THE PROBLEM: Every line containing the string "brown" should be returned from the records.

RECORDS TO PROCESS:
* * *

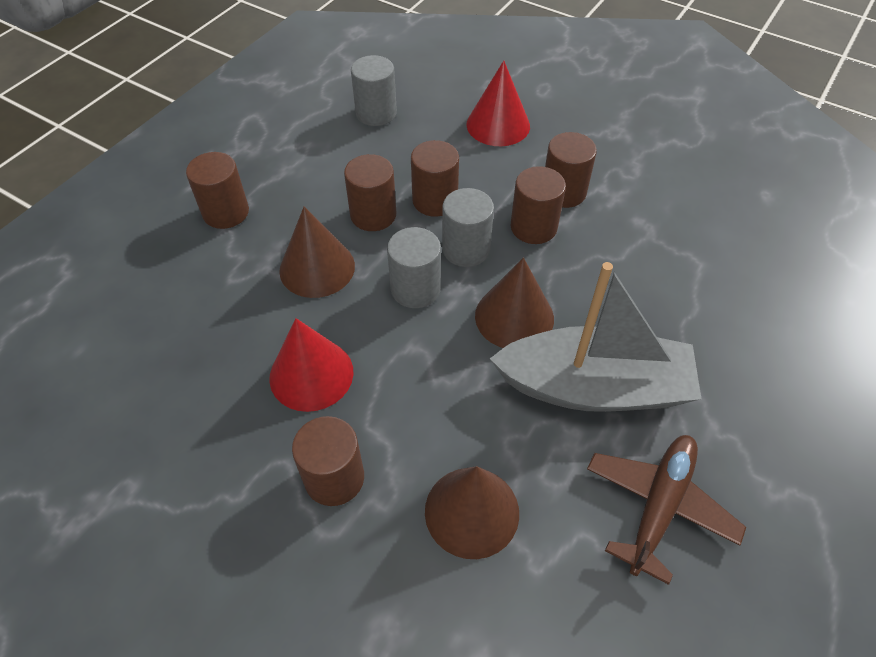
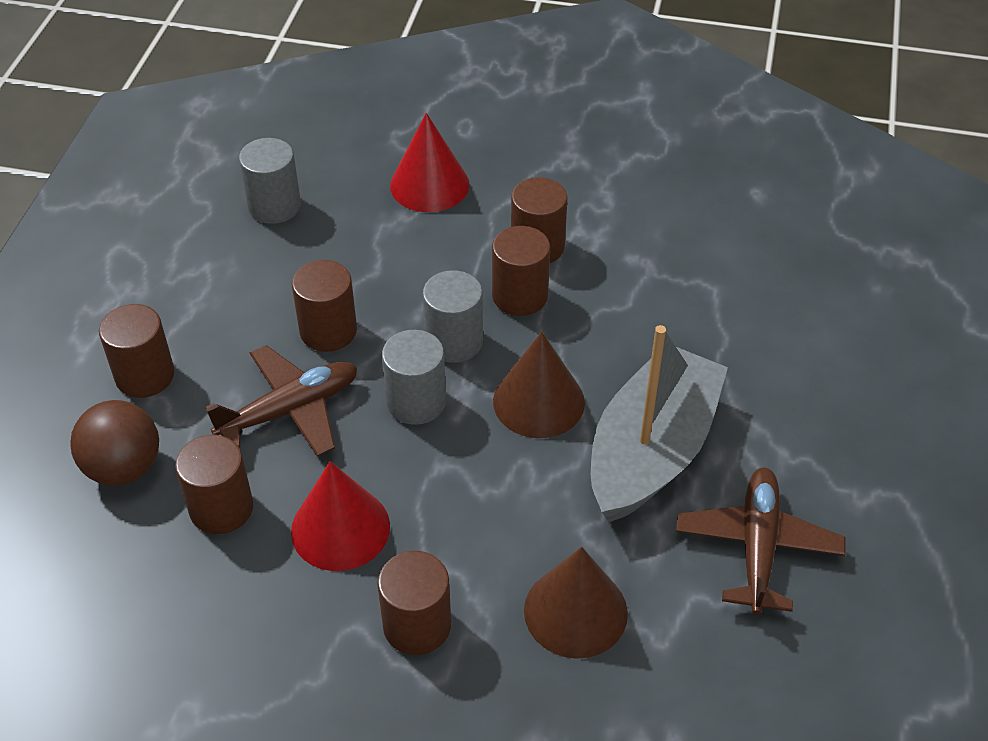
camera: 20 degrees left, 5 degrees down
(177, 277) = (124, 468): none -> brown ball
(317, 268) = (290, 410): brown cone -> brown plane
(435, 201) = (394, 295): brown cylinder -> brown cylinder (221, 508)
(594, 387) = (652, 450): grey boat -> grey boat turned 45 degrees counterclockwise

* * *

OUTPUT FOR THIS EXERCISE:
(177, 277) = (124, 468): none -> brown ball
(317, 268) = (290, 410): brown cone -> brown plane
(435, 201) = (394, 295): brown cylinder -> brown cylinder (221, 508)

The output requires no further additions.